START Data to examine

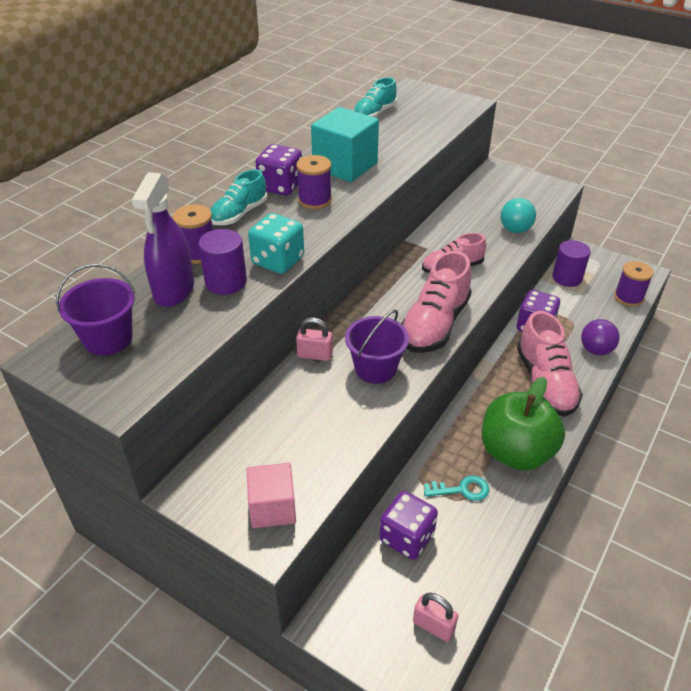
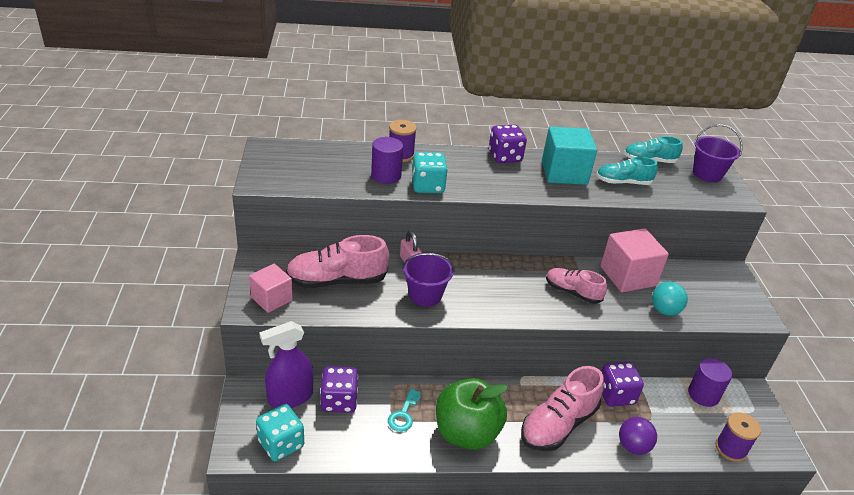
camera: 50 degrees right, 5 degrees down
(108, 339) = (298, 158): purple bucket -> purple bucket (707, 174)
(174, 290) = (358, 161): purple spray bottle -> purple spray bottle (290, 397)
(239, 214) = (455, 153): turquoise shoe -> turquoise shoe (623, 182)
(315, 200) = (508, 176): purple spool -> none
(433, 626) = (281, 444): pink padlock -> turquoise dice
(434, 324) = (499, 307): pink shoe -> pink shoe (336, 281)
(457, 225) = (628, 276): none -> pink cube
(462, 489) = (403, 414): turquoise key -> turquoise key turned 60 degrees clockwise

END Data to examine

What the exercise asks |
Line by line, retype the records above exactly, minus the images.

Exercise solution |
camera: 50 degrees right, 5 degrees down
(108, 339) = (298, 158): purple bucket -> purple bucket (707, 174)
(174, 290) = (358, 161): purple spray bottle -> purple spray bottle (290, 397)
(239, 214) = (455, 153): turquoise shoe -> turquoise shoe (623, 182)
(315, 200) = (508, 176): purple spool -> none
(433, 626) = (281, 444): pink padlock -> turquoise dice
(434, 324) = (499, 307): pink shoe -> pink shoe (336, 281)
(457, 225) = (628, 276): none -> pink cube
(462, 489) = (403, 414): turquoise key -> turquoise key turned 60 degrees clockwise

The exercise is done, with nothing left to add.